This exercise needs the complete data reproduced exactly.

BEGIN Provided entries

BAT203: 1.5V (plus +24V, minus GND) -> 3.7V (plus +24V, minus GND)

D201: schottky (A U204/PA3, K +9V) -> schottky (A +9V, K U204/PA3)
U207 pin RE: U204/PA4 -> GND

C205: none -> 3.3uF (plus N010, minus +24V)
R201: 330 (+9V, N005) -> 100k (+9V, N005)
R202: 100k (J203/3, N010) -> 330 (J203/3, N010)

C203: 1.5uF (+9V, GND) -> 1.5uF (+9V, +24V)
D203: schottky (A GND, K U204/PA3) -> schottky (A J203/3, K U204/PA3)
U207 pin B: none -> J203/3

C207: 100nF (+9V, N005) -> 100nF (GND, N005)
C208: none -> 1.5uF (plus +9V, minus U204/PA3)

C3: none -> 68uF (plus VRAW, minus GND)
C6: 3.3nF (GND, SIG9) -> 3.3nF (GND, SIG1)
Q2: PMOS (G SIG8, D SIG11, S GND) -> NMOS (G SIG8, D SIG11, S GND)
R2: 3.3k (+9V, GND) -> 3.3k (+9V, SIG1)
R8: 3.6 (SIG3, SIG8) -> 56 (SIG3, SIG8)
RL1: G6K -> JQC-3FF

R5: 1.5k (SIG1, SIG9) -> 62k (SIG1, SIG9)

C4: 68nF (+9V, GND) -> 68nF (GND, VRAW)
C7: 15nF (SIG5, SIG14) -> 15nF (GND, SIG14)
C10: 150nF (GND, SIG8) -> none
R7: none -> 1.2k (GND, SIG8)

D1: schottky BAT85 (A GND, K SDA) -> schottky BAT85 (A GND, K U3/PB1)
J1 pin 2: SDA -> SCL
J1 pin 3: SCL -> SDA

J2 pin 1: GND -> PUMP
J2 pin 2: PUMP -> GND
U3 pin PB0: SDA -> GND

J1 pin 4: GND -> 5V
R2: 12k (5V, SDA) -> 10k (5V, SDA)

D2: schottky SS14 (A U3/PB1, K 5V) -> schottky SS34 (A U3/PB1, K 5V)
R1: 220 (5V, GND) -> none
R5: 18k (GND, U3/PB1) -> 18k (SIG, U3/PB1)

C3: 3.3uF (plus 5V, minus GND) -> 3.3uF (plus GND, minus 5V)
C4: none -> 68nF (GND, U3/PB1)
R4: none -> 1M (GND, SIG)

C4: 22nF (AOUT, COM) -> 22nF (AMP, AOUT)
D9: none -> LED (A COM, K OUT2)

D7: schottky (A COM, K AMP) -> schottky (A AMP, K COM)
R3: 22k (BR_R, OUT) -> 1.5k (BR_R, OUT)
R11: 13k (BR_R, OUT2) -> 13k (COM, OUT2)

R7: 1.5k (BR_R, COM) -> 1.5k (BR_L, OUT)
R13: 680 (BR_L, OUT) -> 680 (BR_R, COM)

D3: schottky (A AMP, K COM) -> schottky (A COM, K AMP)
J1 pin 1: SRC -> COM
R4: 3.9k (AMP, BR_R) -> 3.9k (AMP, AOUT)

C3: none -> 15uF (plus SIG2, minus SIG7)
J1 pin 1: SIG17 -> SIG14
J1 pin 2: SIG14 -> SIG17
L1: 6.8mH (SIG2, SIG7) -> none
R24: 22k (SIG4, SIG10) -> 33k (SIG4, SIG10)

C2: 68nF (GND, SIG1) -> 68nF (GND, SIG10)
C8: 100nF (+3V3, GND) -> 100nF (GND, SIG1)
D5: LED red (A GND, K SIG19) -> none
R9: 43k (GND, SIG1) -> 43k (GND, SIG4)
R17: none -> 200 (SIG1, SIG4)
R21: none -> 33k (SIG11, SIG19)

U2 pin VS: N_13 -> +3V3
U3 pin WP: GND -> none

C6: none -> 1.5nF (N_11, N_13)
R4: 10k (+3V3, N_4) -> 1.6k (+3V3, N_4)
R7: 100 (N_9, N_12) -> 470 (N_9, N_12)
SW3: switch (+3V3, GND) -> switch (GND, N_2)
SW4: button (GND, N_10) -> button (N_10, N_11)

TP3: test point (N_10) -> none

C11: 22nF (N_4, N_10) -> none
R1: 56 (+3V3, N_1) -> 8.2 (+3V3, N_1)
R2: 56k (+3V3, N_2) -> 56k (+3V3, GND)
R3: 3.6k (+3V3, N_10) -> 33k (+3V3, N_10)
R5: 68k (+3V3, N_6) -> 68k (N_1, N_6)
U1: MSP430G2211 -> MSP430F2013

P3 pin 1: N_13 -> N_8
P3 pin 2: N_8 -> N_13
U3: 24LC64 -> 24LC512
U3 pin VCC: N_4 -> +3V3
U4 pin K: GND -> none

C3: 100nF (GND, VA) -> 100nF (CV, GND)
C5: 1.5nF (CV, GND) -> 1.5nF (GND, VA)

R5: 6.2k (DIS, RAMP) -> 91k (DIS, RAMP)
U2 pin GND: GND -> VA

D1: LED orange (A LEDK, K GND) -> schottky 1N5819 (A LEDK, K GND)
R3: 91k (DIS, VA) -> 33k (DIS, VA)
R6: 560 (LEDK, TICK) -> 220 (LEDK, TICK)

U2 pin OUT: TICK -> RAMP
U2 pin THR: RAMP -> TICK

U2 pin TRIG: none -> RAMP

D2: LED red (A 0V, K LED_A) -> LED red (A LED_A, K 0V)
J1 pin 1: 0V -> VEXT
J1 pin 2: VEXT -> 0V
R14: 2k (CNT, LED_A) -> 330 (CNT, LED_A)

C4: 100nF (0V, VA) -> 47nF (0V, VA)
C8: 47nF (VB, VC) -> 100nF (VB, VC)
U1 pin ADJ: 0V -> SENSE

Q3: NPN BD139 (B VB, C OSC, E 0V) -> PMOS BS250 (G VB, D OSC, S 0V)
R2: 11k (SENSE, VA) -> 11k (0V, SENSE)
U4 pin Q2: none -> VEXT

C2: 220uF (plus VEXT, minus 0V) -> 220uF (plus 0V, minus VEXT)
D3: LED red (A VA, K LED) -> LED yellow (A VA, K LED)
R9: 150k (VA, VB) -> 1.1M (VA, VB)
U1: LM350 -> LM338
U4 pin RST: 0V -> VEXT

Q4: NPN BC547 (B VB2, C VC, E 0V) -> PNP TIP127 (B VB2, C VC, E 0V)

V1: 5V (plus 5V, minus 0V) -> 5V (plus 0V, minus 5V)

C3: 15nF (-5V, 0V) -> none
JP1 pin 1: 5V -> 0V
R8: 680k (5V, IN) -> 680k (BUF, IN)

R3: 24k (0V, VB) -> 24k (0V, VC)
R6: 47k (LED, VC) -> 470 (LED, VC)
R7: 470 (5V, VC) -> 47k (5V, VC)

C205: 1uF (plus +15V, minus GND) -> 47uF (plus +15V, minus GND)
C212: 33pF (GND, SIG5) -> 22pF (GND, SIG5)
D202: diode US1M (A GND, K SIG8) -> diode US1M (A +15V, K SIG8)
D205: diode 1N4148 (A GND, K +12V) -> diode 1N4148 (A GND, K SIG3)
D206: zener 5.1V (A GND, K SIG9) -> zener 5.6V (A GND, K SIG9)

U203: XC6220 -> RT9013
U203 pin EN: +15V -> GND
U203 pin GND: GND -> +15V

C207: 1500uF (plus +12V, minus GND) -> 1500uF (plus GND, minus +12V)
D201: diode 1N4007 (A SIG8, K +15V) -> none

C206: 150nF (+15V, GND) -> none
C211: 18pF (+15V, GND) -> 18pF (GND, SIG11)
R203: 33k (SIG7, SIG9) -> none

END Provided entries

◆ **Response to this exercise**
BAT203: 1.5V (plus +24V, minus GND) -> 3.7V (plus +24V, minus GND)

D201: schottky (A U204/PA3, K +9V) -> schottky (A +9V, K U204/PA3)
U207 pin RE: U204/PA4 -> GND

C205: none -> 3.3uF (plus N010, minus +24V)
R201: 330 (+9V, N005) -> 100k (+9V, N005)
R202: 100k (J203/3, N010) -> 330 (J203/3, N010)

C203: 1.5uF (+9V, GND) -> 1.5uF (+9V, +24V)
D203: schottky (A GND, K U204/PA3) -> schottky (A J203/3, K U204/PA3)
U207 pin B: none -> J203/3

C207: 100nF (+9V, N005) -> 100nF (GND, N005)
C208: none -> 1.5uF (plus +9V, minus U204/PA3)

C3: none -> 68uF (plus VRAW, minus GND)
C6: 3.3nF (GND, SIG9) -> 3.3nF (GND, SIG1)
Q2: PMOS (G SIG8, D SIG11, S GND) -> NMOS (G SIG8, D SIG11, S GND)
R2: 3.3k (+9V, GND) -> 3.3k (+9V, SIG1)
R8: 3.6 (SIG3, SIG8) -> 56 (SIG3, SIG8)
RL1: G6K -> JQC-3FF

R5: 1.5k (SIG1, SIG9) -> 62k (SIG1, SIG9)

C4: 68nF (+9V, GND) -> 68nF (GND, VRAW)
C7: 15nF (SIG5, SIG14) -> 15nF (GND, SIG14)
C10: 150nF (GND, SIG8) -> none
R7: none -> 1.2k (GND, SIG8)

D1: schottky BAT85 (A GND, K SDA) -> schottky BAT85 (A GND, K U3/PB1)
J1 pin 2: SDA -> SCL
J1 pin 3: SCL -> SDA

J2 pin 1: GND -> PUMP
J2 pin 2: PUMP -> GND
U3 pin PB0: SDA -> GND

J1 pin 4: GND -> 5V
R2: 12k (5V, SDA) -> 10k (5V, SDA)

D2: schottky SS14 (A U3/PB1, K 5V) -> schottky SS34 (A U3/PB1, K 5V)
R1: 220 (5V, GND) -> none
R5: 18k (GND, U3/PB1) -> 18k (SIG, U3/PB1)

C3: 3.3uF (plus 5V, minus GND) -> 3.3uF (plus GND, minus 5V)
C4: none -> 68nF (GND, U3/PB1)
R4: none -> 1M (GND, SIG)

C4: 22nF (AOUT, COM) -> 22nF (AMP, AOUT)
D9: none -> LED (A COM, K OUT2)

D7: schottky (A COM, K AMP) -> schottky (A AMP, K COM)
R3: 22k (BR_R, OUT) -> 1.5k (BR_R, OUT)
R11: 13k (BR_R, OUT2) -> 13k (COM, OUT2)

R7: 1.5k (BR_R, COM) -> 1.5k (BR_L, OUT)
R13: 680 (BR_L, OUT) -> 680 (BR_R, COM)

D3: schottky (A AMP, K COM) -> schottky (A COM, K AMP)
J1 pin 1: SRC -> COM
R4: 3.9k (AMP, BR_R) -> 3.9k (AMP, AOUT)

C3: none -> 15uF (plus SIG2, minus SIG7)
J1 pin 1: SIG17 -> SIG14
J1 pin 2: SIG14 -> SIG17
L1: 6.8mH (SIG2, SIG7) -> none
R24: 22k (SIG4, SIG10) -> 33k (SIG4, SIG10)

C2: 68nF (GND, SIG1) -> 68nF (GND, SIG10)
C8: 100nF (+3V3, GND) -> 100nF (GND, SIG1)
D5: LED red (A GND, K SIG19) -> none
R9: 43k (GND, SIG1) -> 43k (GND, SIG4)
R17: none -> 200 (SIG1, SIG4)
R21: none -> 33k (SIG11, SIG19)

U2 pin VS: N_13 -> +3V3
U3 pin WP: GND -> none

C6: none -> 1.5nF (N_11, N_13)
R4: 10k (+3V3, N_4) -> 1.6k (+3V3, N_4)
R7: 100 (N_9, N_12) -> 470 (N_9, N_12)
SW3: switch (+3V3, GND) -> switch (GND, N_2)
SW4: button (GND, N_10) -> button (N_10, N_11)

TP3: test point (N_10) -> none

C11: 22nF (N_4, N_10) -> none
R1: 56 (+3V3, N_1) -> 8.2 (+3V3, N_1)
R2: 56k (+3V3, N_2) -> 56k (+3V3, GND)
R3: 3.6k (+3V3, N_10) -> 33k (+3V3, N_10)
R5: 68k (+3V3, N_6) -> 68k (N_1, N_6)
U1: MSP430G2211 -> MSP430F2013

P3 pin 1: N_13 -> N_8
P3 pin 2: N_8 -> N_13
U3: 24LC64 -> 24LC512
U3 pin VCC: N_4 -> +3V3
U4 pin K: GND -> none

C3: 100nF (GND, VA) -> 100nF (CV, GND)
C5: 1.5nF (CV, GND) -> 1.5nF (GND, VA)

R5: 6.2k (DIS, RAMP) -> 91k (DIS, RAMP)
U2 pin GND: GND -> VA

D1: LED orange (A LEDK, K GND) -> schottky 1N5819 (A LEDK, K GND)
R3: 91k (DIS, VA) -> 33k (DIS, VA)
R6: 560 (LEDK, TICK) -> 220 (LEDK, TICK)

U2 pin OUT: TICK -> RAMP
U2 pin THR: RAMP -> TICK

U2 pin TRIG: none -> RAMP

D2: LED red (A 0V, K LED_A) -> LED red (A LED_A, K 0V)
J1 pin 1: 0V -> VEXT
J1 pin 2: VEXT -> 0V
R14: 2k (CNT, LED_A) -> 330 (CNT, LED_A)

C4: 100nF (0V, VA) -> 47nF (0V, VA)
C8: 47nF (VB, VC) -> 100nF (VB, VC)
U1 pin ADJ: 0V -> SENSE

Q3: NPN BD139 (B VB, C OSC, E 0V) -> PMOS BS250 (G VB, D OSC, S 0V)
R2: 11k (SENSE, VA) -> 11k (0V, SENSE)
U4 pin Q2: none -> VEXT

C2: 220uF (plus VEXT, minus 0V) -> 220uF (plus 0V, minus VEXT)
D3: LED red (A VA, K LED) -> LED yellow (A VA, K LED)
R9: 150k (VA, VB) -> 1.1M (VA, VB)
U1: LM350 -> LM338
U4 pin RST: 0V -> VEXT

Q4: NPN BC547 (B VB2, C VC, E 0V) -> PNP TIP127 (B VB2, C VC, E 0V)

V1: 5V (plus 5V, minus 0V) -> 5V (plus 0V, minus 5V)

C3: 15nF (-5V, 0V) -> none
JP1 pin 1: 5V -> 0V
R8: 680k (5V, IN) -> 680k (BUF, IN)

R3: 24k (0V, VB) -> 24k (0V, VC)
R6: 47k (LED, VC) -> 470 (LED, VC)
R7: 470 (5V, VC) -> 47k (5V, VC)

C205: 1uF (plus +15V, minus GND) -> 47uF (plus +15V, minus GND)
C212: 33pF (GND, SIG5) -> 22pF (GND, SIG5)
D202: diode US1M (A GND, K SIG8) -> diode US1M (A +15V, K SIG8)
D205: diode 1N4148 (A GND, K +12V) -> diode 1N4148 (A GND, K SIG3)
D206: zener 5.1V (A GND, K SIG9) -> zener 5.6V (A GND, K SIG9)

U203: XC6220 -> RT9013
U203 pin EN: +15V -> GND
U203 pin GND: GND -> +15V

C207: 1500uF (plus +12V, minus GND) -> 1500uF (plus GND, minus +12V)
D201: diode 1N4007 (A SIG8, K +15V) -> none

C206: 150nF (+15V, GND) -> none
C211: 18pF (+15V, GND) -> 18pF (GND, SIG11)
R203: 33k (SIG7, SIG9) -> none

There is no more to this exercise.